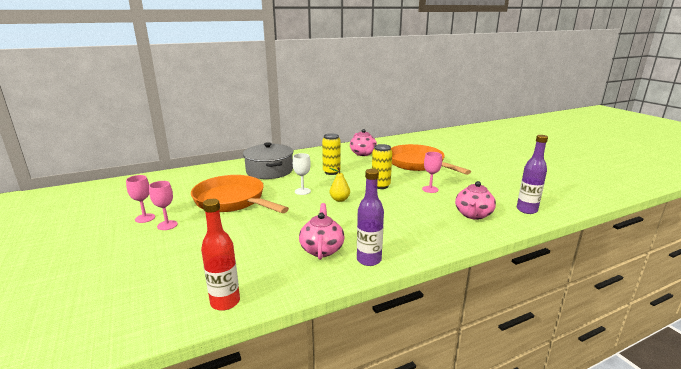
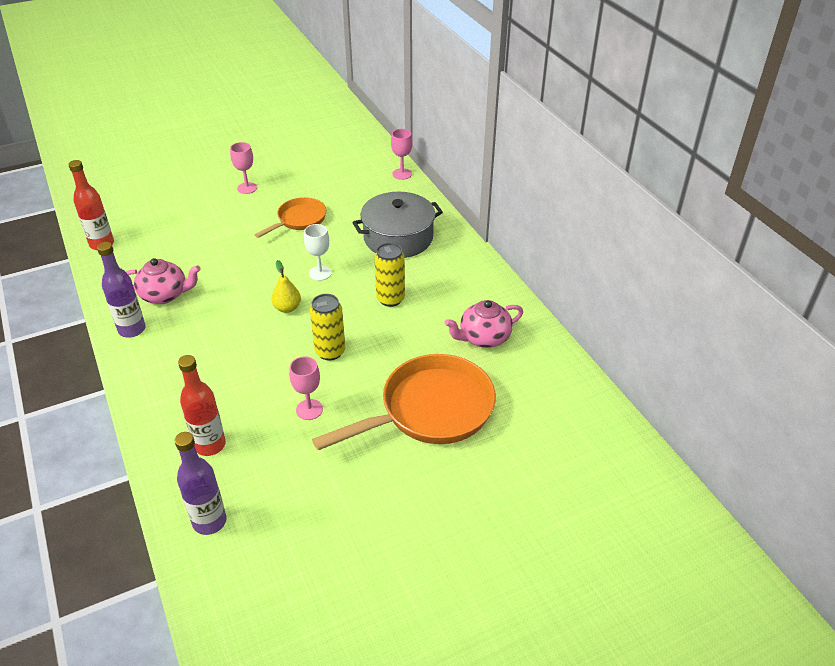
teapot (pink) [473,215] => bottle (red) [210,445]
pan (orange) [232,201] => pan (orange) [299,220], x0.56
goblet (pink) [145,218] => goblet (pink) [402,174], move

--*--

■ What the task requires
Find the line with "pan (orange) [232,201]" in the listing above, then write out that line and each remaining line exactly, with no other text.

■ Response
pan (orange) [232,201] => pan (orange) [299,220], x0.56
goblet (pink) [145,218] => goblet (pink) [402,174], move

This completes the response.